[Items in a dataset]
- - - - - - -
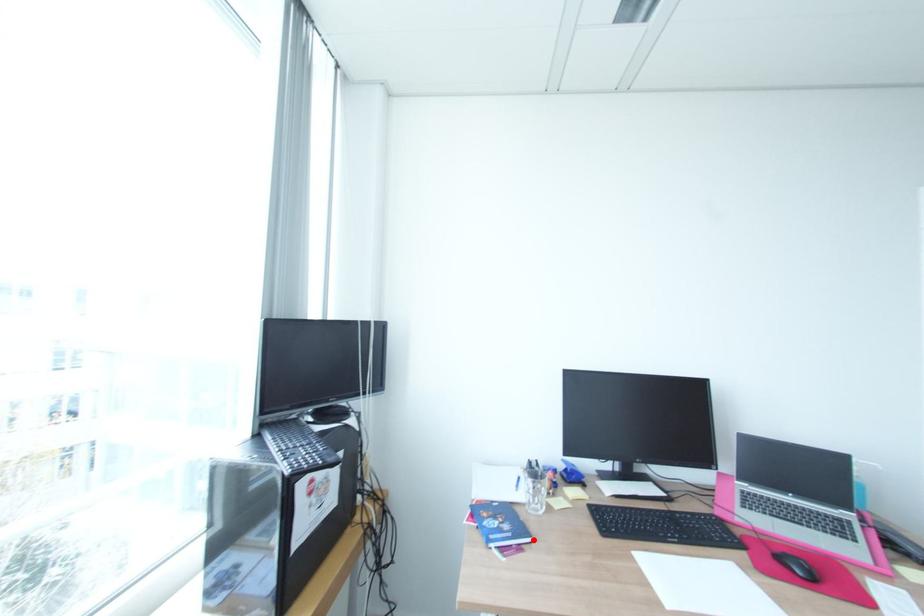
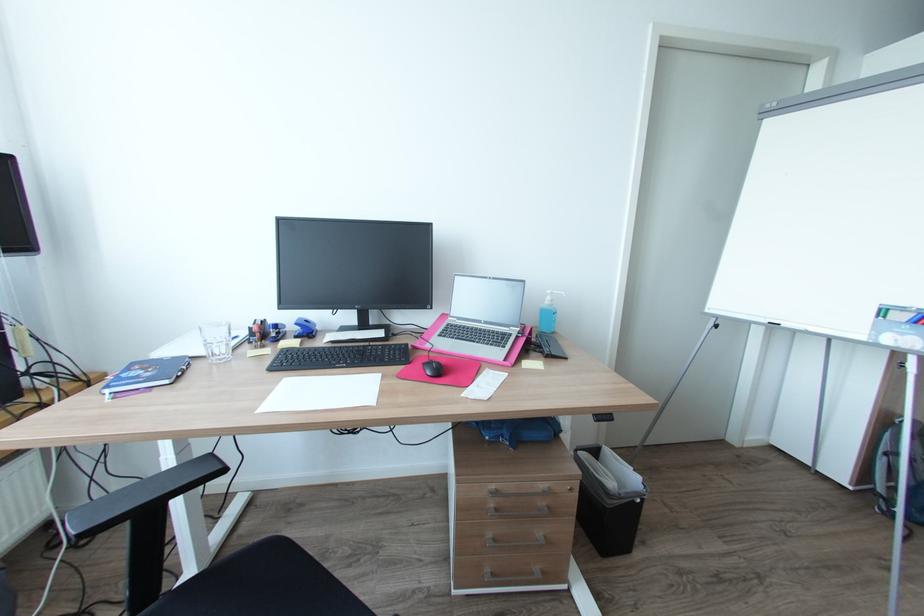
The point at the highlighted location is marked in the first image. Where is the corresponding point in the second image?

(171, 381)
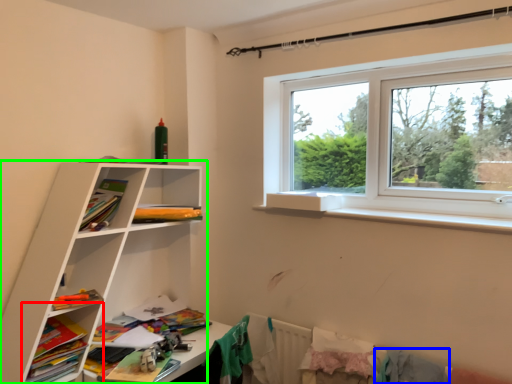
Question: Which object is positioned farthest from shelf (highlighted by a red box)? Select from clothing (highlighted by a blue box) and shelf (highlighted by a green box).

Choices:
 (A) clothing
 (B) shelf

Answer: (A)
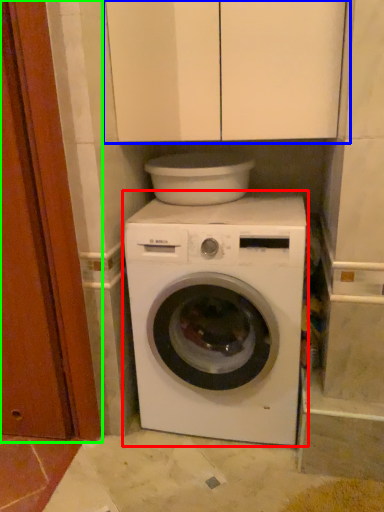
Question: Which is farther away from washing machine (highlighted by a red box)? cabinetry (highlighted by a blue box) or door (highlighted by a green box)?

Choices:
 (A) cabinetry
 (B) door

Answer: (A)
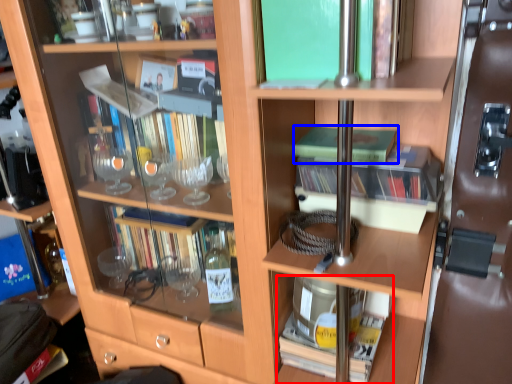
Question: Which of the following is the farthest to the observer, book (highlighted by a red box) or book (highlighted by a blue box)?

Choices:
 (A) book
 (B) book

Answer: (A)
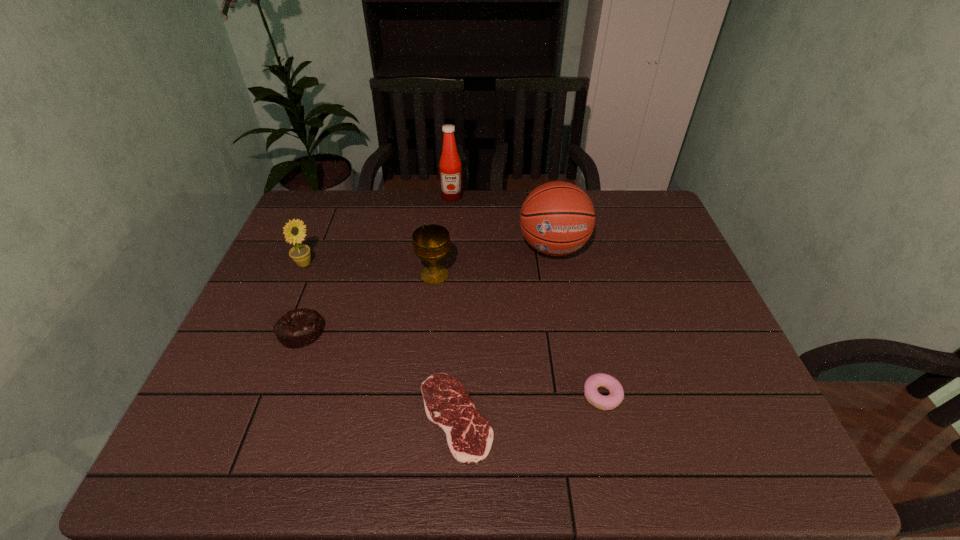
The width and height of the screenshot is (960, 540). Identify the location of the tallest object. (450, 166).

Locate an element on the screen. condiment is located at coordinates (450, 166).

Where is `basketball`? This screenshot has height=540, width=960. basketball is located at coordinates (557, 218).

The width and height of the screenshot is (960, 540). I want to click on sunflower, so click(300, 254).

Identify the location of chalice. This screenshot has width=960, height=540. (431, 243).

I want to click on beanbag, so click(x=298, y=328).

You are a GUI agent. You are given a task and a screenshot of the screen. Output one action in this format:
    pyautogui.click(x=<x>, y=<y>)
    Task: Click on the fifth tallest object
    The width and height of the screenshot is (960, 540).
    Given the screenshot: What is the action you would take?
    pyautogui.click(x=298, y=328)

You are a GUI agent. You are given a task and a screenshot of the screen. Output one action in this format:
    pyautogui.click(x=<x>, y=<y>)
    Task: Click on the second shortest object
    The width and height of the screenshot is (960, 540).
    Given the screenshot: What is the action you would take?
    pyautogui.click(x=595, y=381)

The image size is (960, 540). Identify the location of the shortest object. coord(469,435).

The height and width of the screenshot is (540, 960). Identify the location of vacant point located 0.350m on the front-facing side of the condiment. (445, 272).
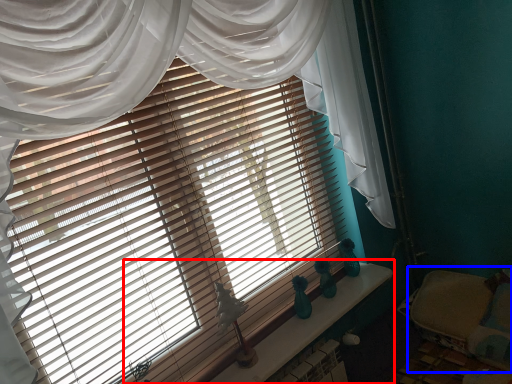
Question: Which object is further to the camera taking this photo, window sill (highlighted by a red box) or bed (highlighted by a blue box)?

Choices:
 (A) window sill
 (B) bed

Answer: (B)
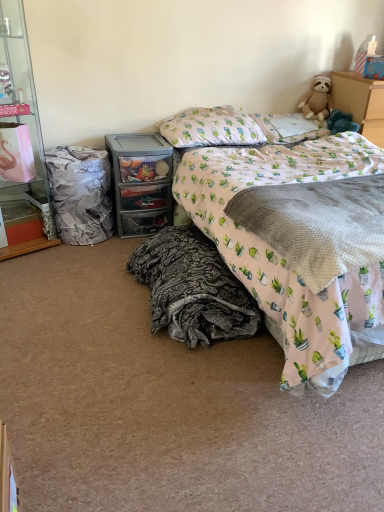
The image size is (384, 512). Identify the location of vacant area situated to the left side of dark gray textured blanket at lower center, which is the 1th blanket from left to right. (73, 300).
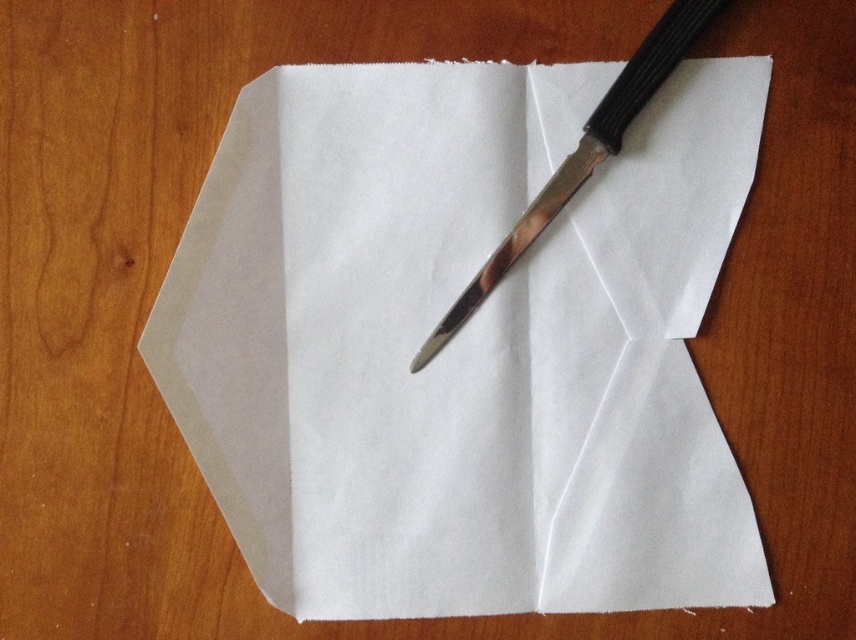
Question: Among these points, which one is farthest from the camera?

Choices:
 (A) pos(346,563)
 (B) pos(706,12)

Answer: (A)

Question: Is white matte paper at center to the right of polished metal knife at center from the viewer's perspective?

Choices:
 (A) yes
 (B) no

Answer: (B)

Question: Considering the relative positions of white matte paper at center and polished metal knife at center in the image provided, where is white matte paper at center located with respect to polished metal knife at center?

Choices:
 (A) right
 (B) left

Answer: (B)

Question: Is white matte paper at center below polished metal knife at center?

Choices:
 (A) no
 (B) yes

Answer: (B)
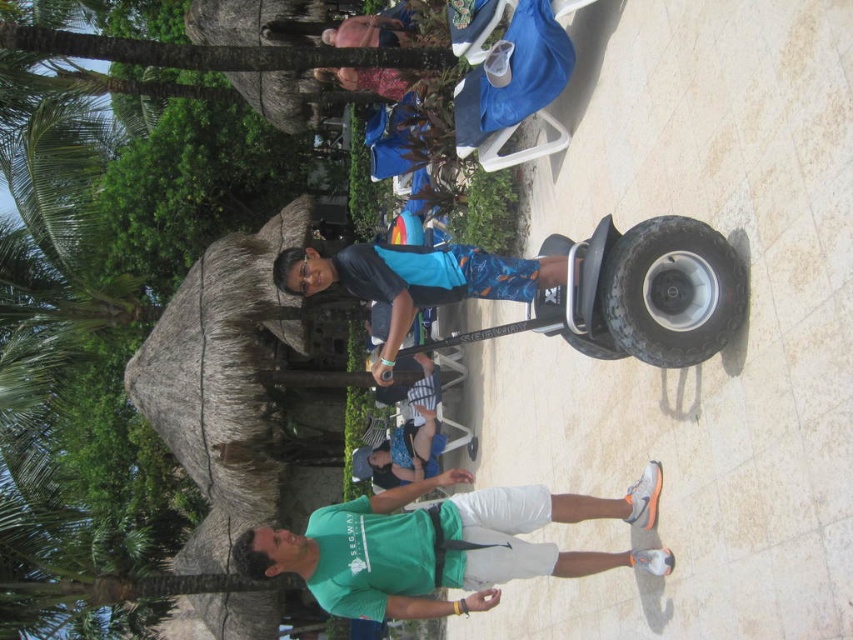
Who is more distant from viewer, (717,320) or (450,272)?

Positioned behind is point (450,272).

Is point (666, 282) in front of point (409, 326)?

Yes, it is in front of point (409, 326).

This screenshot has width=853, height=640. In order to click on black rubber tire at center in this screenshot , I will do `click(672, 291)`.

Who is positioned more to the left, blue fabric shorts at center or denim shorts at lower center?

Positioned to the left is blue fabric shorts at center.

Does blue fabric shorts at center appear on the left side of denim shorts at lower center?

Correct, you'll find blue fabric shorts at center to the left of denim shorts at lower center.

Is point (490, 273) closer to camera compared to point (444, 435)?

Yes, it is.

Where is `blue fabric shorts at center`? The image size is (853, 640). blue fabric shorts at center is located at coordinates click(x=415, y=280).

Between green fabric shirt at lower center and blue fabric shorts at center, which one is positioned higher?

blue fabric shorts at center is higher up.

Is the position of green fabric shirt at lower center less distant than that of blue fabric shorts at center?

Yes, it is in front of blue fabric shorts at center.

Does point (370, 513) come closer to viewer compared to point (293, 262)?

That is True.

This screenshot has width=853, height=640. What are the coordinates of `green fabric shirt at lower center` in the screenshot? It's located at (442, 545).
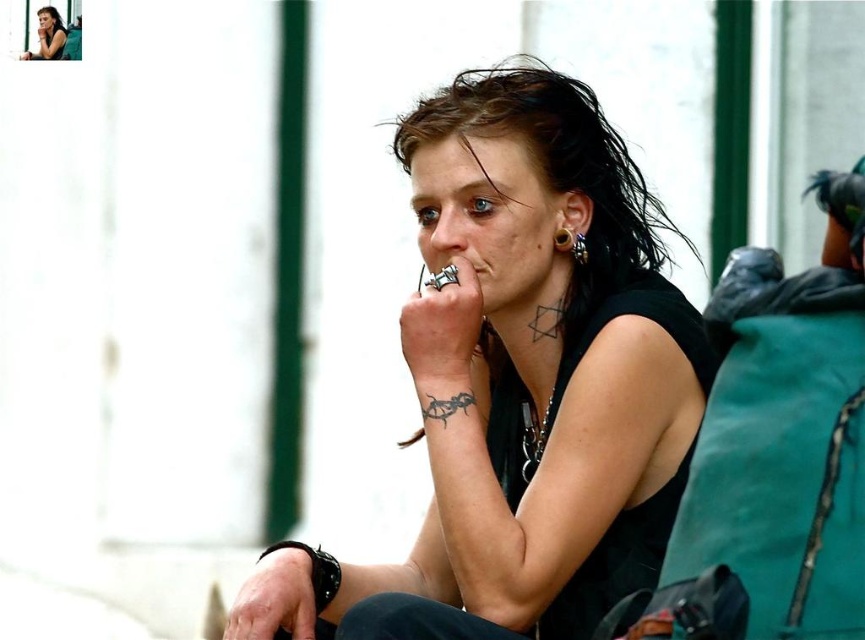
You are an artist sketching the scene and need to place the matte black shirt at center accurately. According to the coordinates provided, where should you position it on your canvas?

The matte black shirt at center should be positioned at coordinates point 0.586 on the x axis and 0.615 on the y axis.

You are a photographer trying to capture a closeup of the gold textured ring at ear and the dark brown hair at upper left. Given that your camera can focus on objects within 10 meters, will both objects be in focus?

The dark brown hair at upper left is 14.16 meters from gold textured ring at ear. Since the camera can only focus within 10 meters, the distance between them exceeds the focus range, so both objects cannot be in focus simultaneously.

Looking at this image, you are a photographer trying to focus on two points in the scene. The first point is at coordinate point (380, 588) and the second is at point (62, 49). Which point should you focus on first to ensure the closest object is in sharp focus?

Point (380, 588) is closer to the camera than point (62, 49), so you should focus on point (380, 588) first to ensure the closest object is in sharp focus.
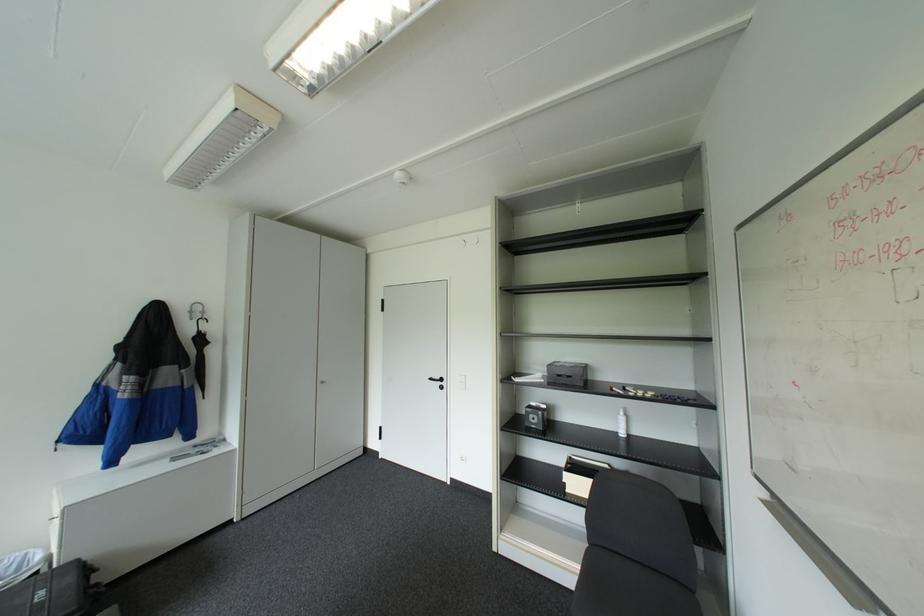
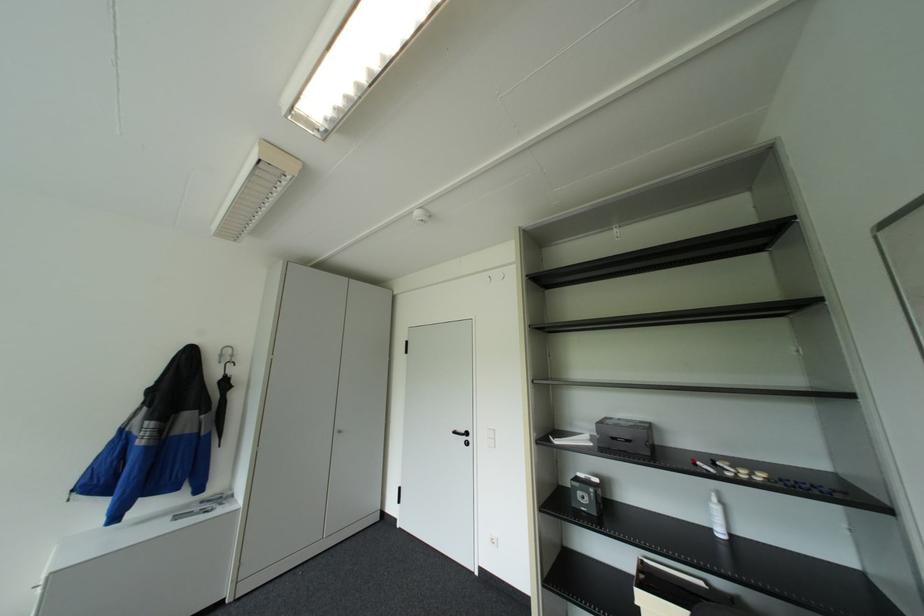
In the second image, find the point that corresponds to [541,416] in the first image.

(591, 496)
- - - - - - -
◆ **Description of the task**:
Lay out every line of the items above as a Markdown table with the columns "Row" and "Line", numbering the rows in order. Skip blank lines and leave out the pictures.

◆ **Exercise solution**:
| Row | Line |
|---|---|
| 1 | The point at the highlighted location is marked in the first image. Where is the corresponding point in the second image? |
| 2 | (171, 381) |
| 3 | Question: Which object is positioned farthest from shelf (highlighted by a red box)? Select from clothing (highlighted by a blue box) and shelf (highlighted by a green box). |
| 4 | Choices: |
| 5 |  (A) clothing |
| 6 |  (B) shelf |
| 7 | Answer: (A) |
| 8 | Question: Which is farther away from washing machine (highlighted by a red box)? cabinetry (highlighted by a blue box) or door (highlighted by a green box)? |
| 9 | Choices: |
| 10 |  (A) cabinetry |
| 11 |  (B) door |
| 12 | Answer: (A) |
| 13 | Question: Which of the following is the farthest to the observer, book (highlighted by a red box) or book (highlighted by a blue box)? |
| 14 | Choices: |
| 15 |  (A) book |
| 16 |  (B) book |
| 17 | Answer: (A) |
| 18 | The width and height of the screenshot is (960, 540). Identify the location of the tallest object. (450, 166). |
| 19 | Locate an element on the screen. condiment is located at coordinates (450, 166). |
| 20 | Where is `basketball`? This screenshot has height=540, width=960. basketball is located at coordinates (557, 218). |
| 21 | The width and height of the screenshot is (960, 540). I want to click on sunflower, so click(300, 254). |
| 22 | Identify the location of chalice. This screenshot has width=960, height=540. (431, 243). |
| 23 | I want to click on beanbag, so click(x=298, y=328). |
| 24 | You are a GUI agent. You are given a task and a screenshot of the screen. Output one action in this format: |
| 25 |     pyautogui.click(x=<x>, y=<y>) |
| 26 |     Task: Click on the fifth tallest object |
| 27 |     The width and height of the screenshot is (960, 540). |
| 28 |     Given the screenshot: What is the action you would take? |
| 29 |     pyautogui.click(x=298, y=328) |
| 30 | You are a GUI agent. You are given a task and a screenshot of the screen. Output one action in this format: |
| 31 |     pyautogui.click(x=<x>, y=<y>) |
| 32 |     Task: Click on the second shortest object |
| 33 |     The width and height of the screenshot is (960, 540). |
| 34 |     Given the screenshot: What is the action you would take? |
| 35 |     pyautogui.click(x=595, y=381) |
| 36 | The image size is (960, 540). Identify the location of the shortest object. coord(469,435). |
| 37 | The height and width of the screenshot is (540, 960). Identify the location of vacant point located 0.350m on the front-facing side of the condiment. (445, 272). |
| 38 | Question: Which object is further to the camera taking this photo, window sill (highlighted by a red box) or bed (highlighted by a blue box)? |
| 39 | Choices: |
| 40 |  (A) window sill |
| 41 |  (B) bed |
| 42 | Answer: (B) |
| 43 | The image size is (384, 512). Identify the location of vacant area situated to the left side of dark gray textured blanket at lower center, which is the 1th blanket from left to right. (73, 300). |
| 44 | Question: Among these points, which one is farthest from the camera? |
| 45 | Choices: |
| 46 |  (A) pos(346,563) |
| 47 |  (B) pos(706,12) |
| 48 | Answer: (A) |
| 49 | Question: Is white matte paper at center to the right of polished metal knife at center from the viewer's perspective? |
| 50 | Choices: |
| 51 |  (A) yes |
| 52 |  (B) no |
| 53 | Answer: (B) |
| 54 | Question: Considering the relative positions of white matte paper at center and polished metal knife at center in the image provided, where is white matte paper at center located with respect to polished metal knife at center? |
| 55 | Choices: |
| 56 |  (A) right |
| 57 |  (B) left |
| 58 | Answer: (B) |
| 59 | Question: Is white matte paper at center below polished metal knife at center? |
| 60 | Choices: |
| 61 |  (A) no |
| 62 |  (B) yes |
| 63 | Answer: (B) |
| 64 | Who is more distant from viewer, (717,320) or (450,272)? |
| 65 | Positioned behind is point (450,272). |
| 66 | Is point (666, 282) in front of point (409, 326)? |
| 67 | Yes, it is in front of point (409, 326). |
| 68 | This screenshot has width=853, height=640. In order to click on black rubber tire at center in this screenshot , I will do `click(672, 291)`. |
| 69 | Who is positioned more to the left, blue fabric shorts at center or denim shorts at lower center? |
| 70 | Positioned to the left is blue fabric shorts at center. |
| 71 | Does blue fabric shorts at center appear on the left side of denim shorts at lower center? |
| 72 | Correct, you'll find blue fabric shorts at center to the left of denim shorts at lower center. |
| 73 | Is point (490, 273) closer to camera compared to point (444, 435)? |
| 74 | Yes, it is. |
| 75 | Where is `blue fabric shorts at center`? The image size is (853, 640). blue fabric shorts at center is located at coordinates click(x=415, y=280). |
| 76 | Between green fabric shirt at lower center and blue fabric shorts at center, which one is positioned higher? |
| 77 | blue fabric shorts at center is higher up. |
| 78 | Is the position of green fabric shirt at lower center less distant than that of blue fabric shorts at center? |
| 79 | Yes, it is in front of blue fabric shorts at center. |
| 80 | Does point (370, 513) come closer to viewer compared to point (293, 262)? |
| 81 | That is True. |
| 82 | This screenshot has width=853, height=640. What are the coordinates of `green fabric shirt at lower center` in the screenshot? It's located at (442, 545). |
| 83 | You are an artist sketching the scene and need to place the matte black shirt at center accurately. According to the coordinates provided, where should you position it on your canvas? |
| 84 | The matte black shirt at center should be positioned at coordinates point 0.586 on the x axis and 0.615 on the y axis. |
| 85 | You are a photographer trying to capture a closeup of the gold textured ring at ear and the dark brown hair at upper left. Given that your camera can focus on objects within 10 meters, will both objects be in focus? |
| 86 | The dark brown hair at upper left is 14.16 meters from gold textured ring at ear. Since the camera can only focus within 10 meters, the distance between them exceeds the focus range, so both objects cannot be in focus simultaneously. |
| 87 | Looking at this image, you are a photographer trying to focus on two points in the scene. The first point is at coordinate point (380, 588) and the second is at point (62, 49). Which point should you focus on first to ensure the closest object is in sharp focus? |
| 88 | Point (380, 588) is closer to the camera than point (62, 49), so you should focus on point (380, 588) first to ensure the closest object is in sharp focus. |
| 89 | In the second image, find the point that corresponds to [541,416] in the first image. |
| 90 | (591, 496) |